- Your assignment
Keep the images out while you retype all of the data exactly.

- The data
★ ★ ★

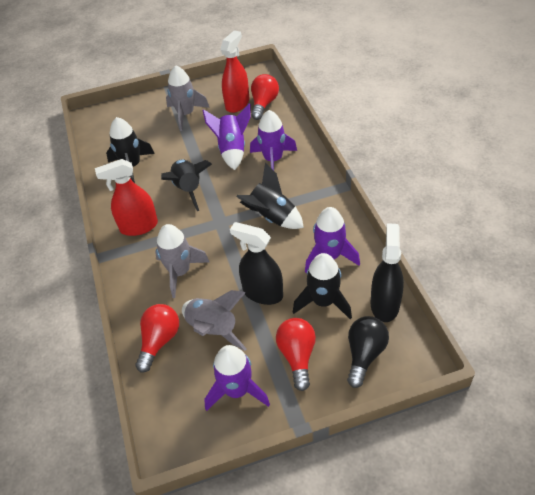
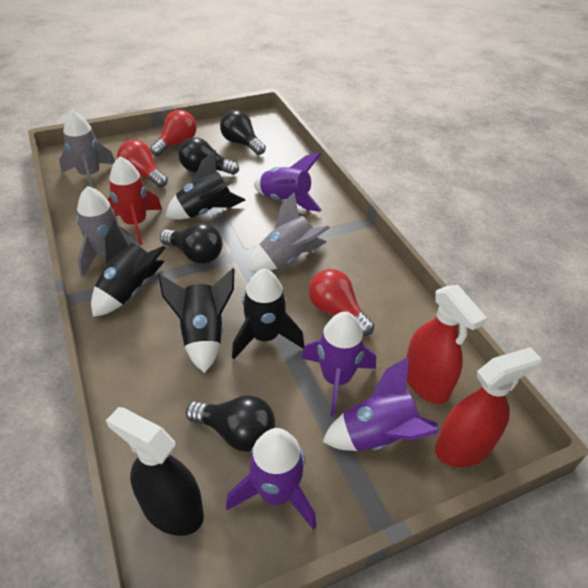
black light bulb: 1 -> 4
black spray bottle: 2 -> 1
red rocket: 0 -> 1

★ ★ ★

- Result
black light bulb: 1 -> 4
black spray bottle: 2 -> 1
red rocket: 0 -> 1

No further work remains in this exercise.